What the task requires -> Among the lines below, take the one holding "blue cactus: [96,705,154,791]", the one holding "purple cactus: [290,363,332,434]", and all lines between them. Set them down exactly.

Records provided ->
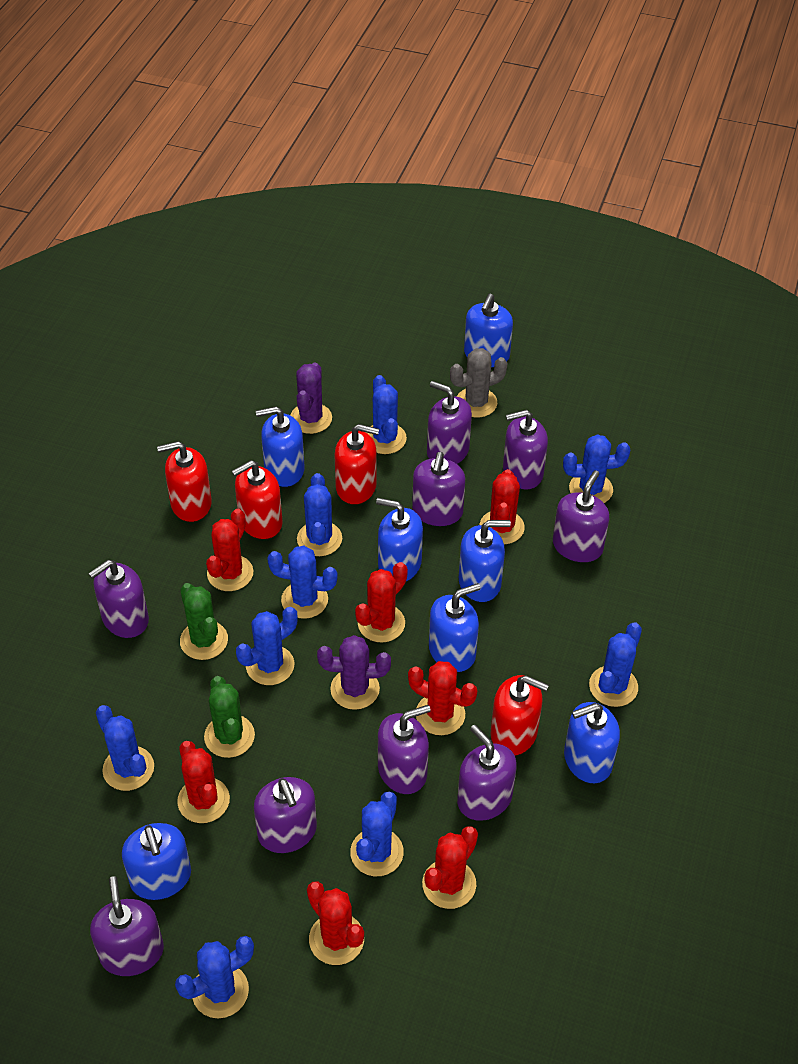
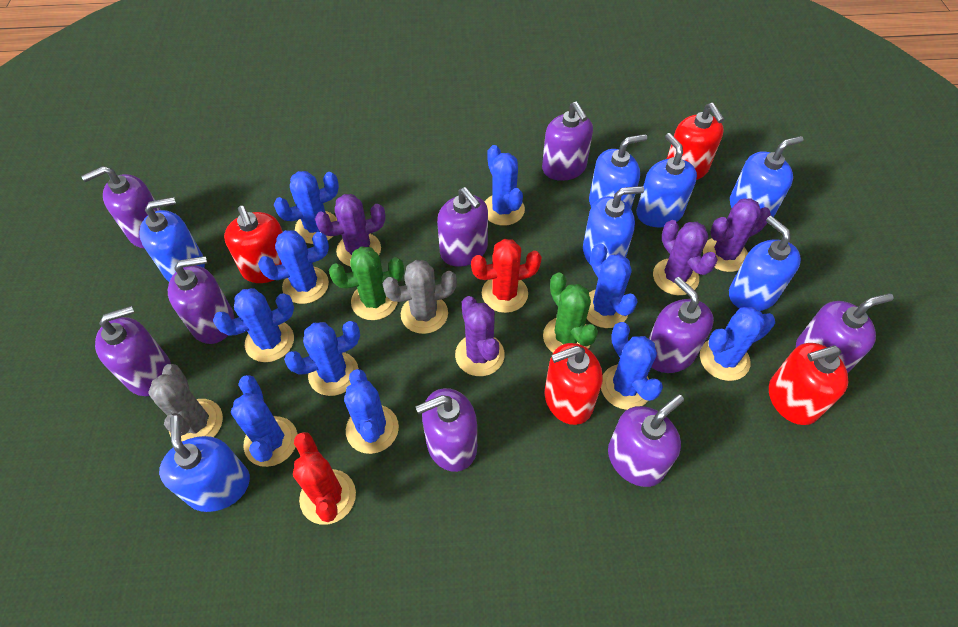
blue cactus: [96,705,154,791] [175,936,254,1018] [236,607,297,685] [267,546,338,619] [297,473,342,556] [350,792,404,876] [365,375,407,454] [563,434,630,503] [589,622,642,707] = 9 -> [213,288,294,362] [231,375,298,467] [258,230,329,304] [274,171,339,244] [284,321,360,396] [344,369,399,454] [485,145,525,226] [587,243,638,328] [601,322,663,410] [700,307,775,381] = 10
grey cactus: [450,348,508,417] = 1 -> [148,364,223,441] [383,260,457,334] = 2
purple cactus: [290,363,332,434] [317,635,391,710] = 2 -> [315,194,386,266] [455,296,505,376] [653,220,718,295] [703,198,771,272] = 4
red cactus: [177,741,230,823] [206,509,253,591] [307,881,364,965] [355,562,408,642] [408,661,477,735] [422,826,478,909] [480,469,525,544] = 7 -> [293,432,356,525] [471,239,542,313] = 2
---
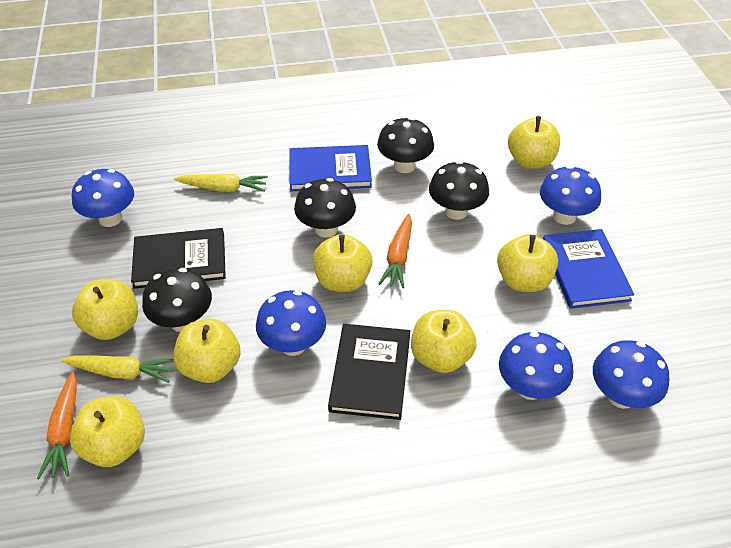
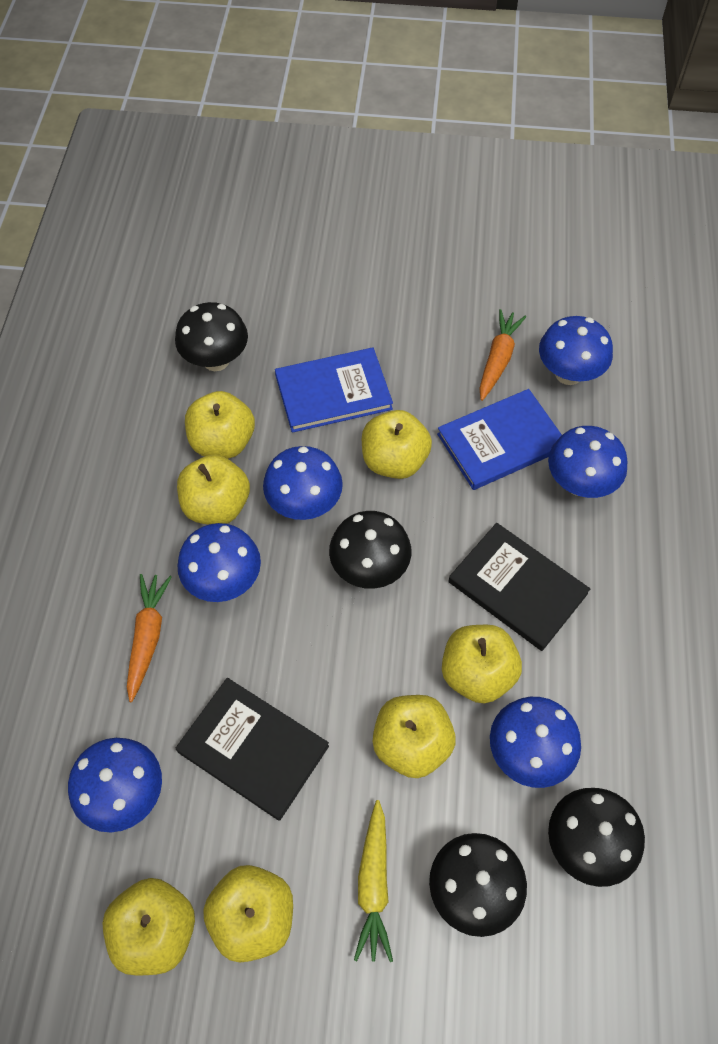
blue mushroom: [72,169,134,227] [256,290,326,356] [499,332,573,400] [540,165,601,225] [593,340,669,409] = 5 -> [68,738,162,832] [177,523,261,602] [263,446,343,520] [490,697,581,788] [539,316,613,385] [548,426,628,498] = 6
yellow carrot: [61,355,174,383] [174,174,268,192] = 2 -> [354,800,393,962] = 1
* * *
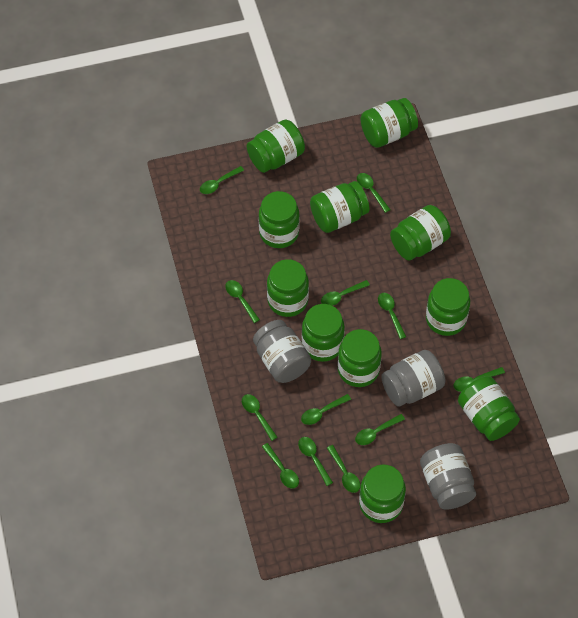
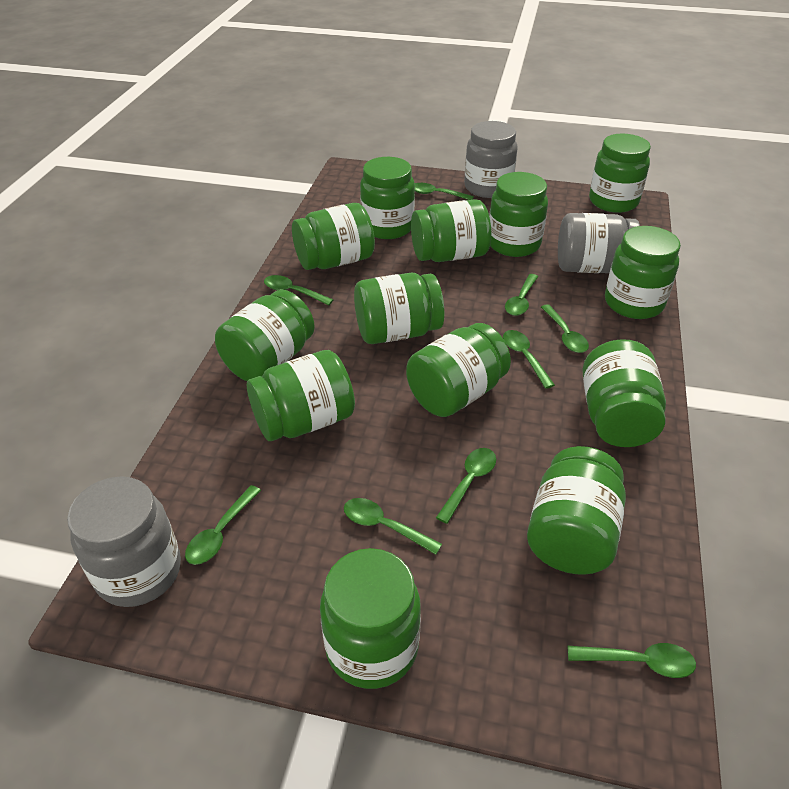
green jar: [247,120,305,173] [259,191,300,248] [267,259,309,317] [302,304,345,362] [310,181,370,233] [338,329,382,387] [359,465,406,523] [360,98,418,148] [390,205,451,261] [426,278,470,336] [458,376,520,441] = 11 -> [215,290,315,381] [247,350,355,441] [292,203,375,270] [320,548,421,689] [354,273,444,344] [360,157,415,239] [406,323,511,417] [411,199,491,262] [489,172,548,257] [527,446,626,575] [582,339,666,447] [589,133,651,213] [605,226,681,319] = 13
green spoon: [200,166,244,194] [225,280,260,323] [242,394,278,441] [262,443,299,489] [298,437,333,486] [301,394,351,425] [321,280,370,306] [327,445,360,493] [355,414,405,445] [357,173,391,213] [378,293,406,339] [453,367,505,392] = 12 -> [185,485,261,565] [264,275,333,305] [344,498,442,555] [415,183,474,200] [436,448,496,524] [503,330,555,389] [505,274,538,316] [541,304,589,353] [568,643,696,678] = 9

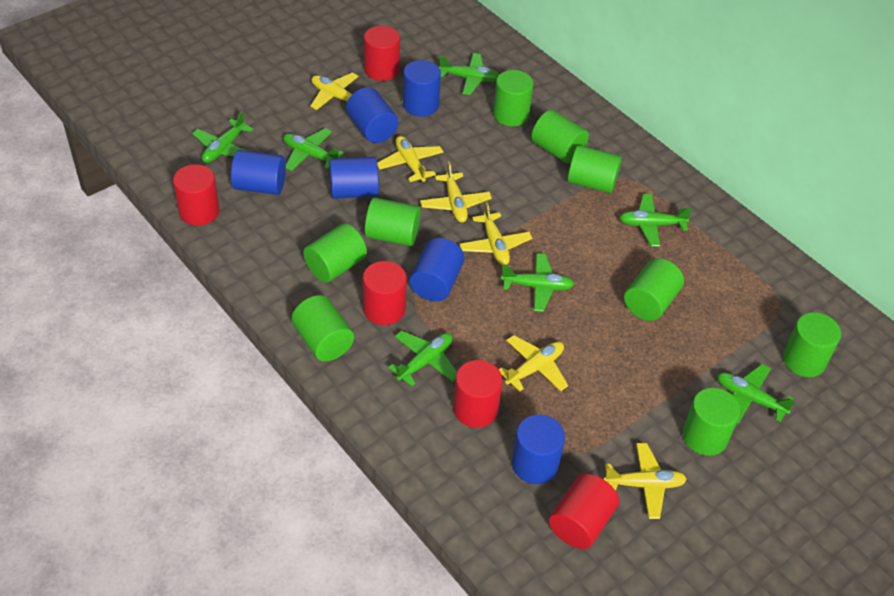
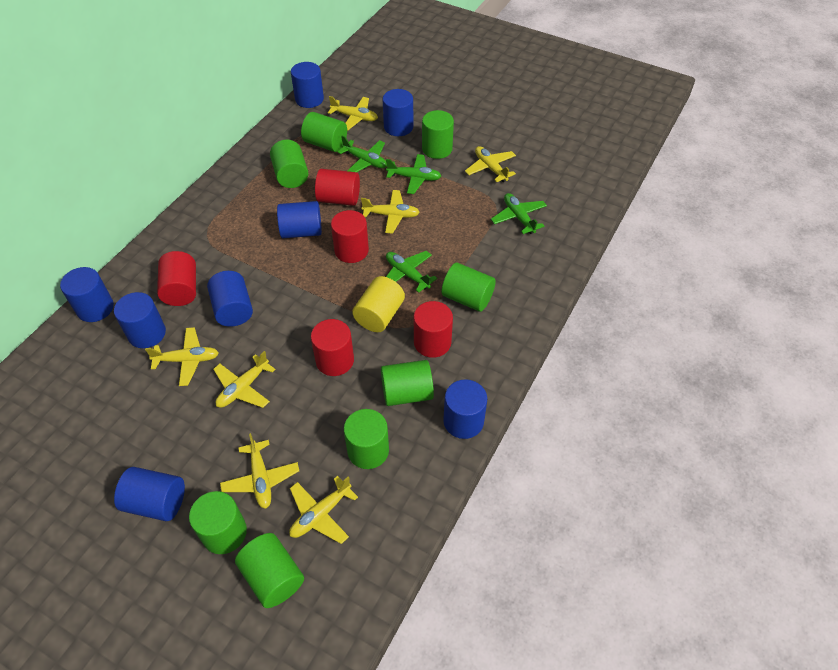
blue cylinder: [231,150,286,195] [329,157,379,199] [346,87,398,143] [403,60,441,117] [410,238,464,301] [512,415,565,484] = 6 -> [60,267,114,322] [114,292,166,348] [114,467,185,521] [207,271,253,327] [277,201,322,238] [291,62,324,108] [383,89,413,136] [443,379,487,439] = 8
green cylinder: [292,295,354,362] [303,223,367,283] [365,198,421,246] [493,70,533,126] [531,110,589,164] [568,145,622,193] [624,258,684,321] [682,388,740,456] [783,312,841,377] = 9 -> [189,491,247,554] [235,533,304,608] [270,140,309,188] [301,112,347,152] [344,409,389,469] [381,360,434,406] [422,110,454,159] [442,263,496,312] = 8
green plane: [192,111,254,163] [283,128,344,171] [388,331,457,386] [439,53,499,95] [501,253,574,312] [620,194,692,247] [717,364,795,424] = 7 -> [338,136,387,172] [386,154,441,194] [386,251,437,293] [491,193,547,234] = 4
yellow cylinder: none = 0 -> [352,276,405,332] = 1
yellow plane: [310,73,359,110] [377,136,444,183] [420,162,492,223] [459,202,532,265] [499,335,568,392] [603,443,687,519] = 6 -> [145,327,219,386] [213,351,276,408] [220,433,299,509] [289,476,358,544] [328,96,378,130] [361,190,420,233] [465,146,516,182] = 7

The completed task ->
blue cactus: [96,705,154,791] [175,936,254,1018] [236,607,297,685] [267,546,338,619] [297,473,342,556] [350,792,404,876] [365,375,407,454] [563,434,630,503] [589,622,642,707] = 9 -> [213,288,294,362] [231,375,298,467] [258,230,329,304] [274,171,339,244] [284,321,360,396] [344,369,399,454] [485,145,525,226] [587,243,638,328] [601,322,663,410] [700,307,775,381] = 10
grey cactus: [450,348,508,417] = 1 -> [148,364,223,441] [383,260,457,334] = 2
purple cactus: [290,363,332,434] [317,635,391,710] = 2 -> [315,194,386,266] [455,296,505,376] [653,220,718,295] [703,198,771,272] = 4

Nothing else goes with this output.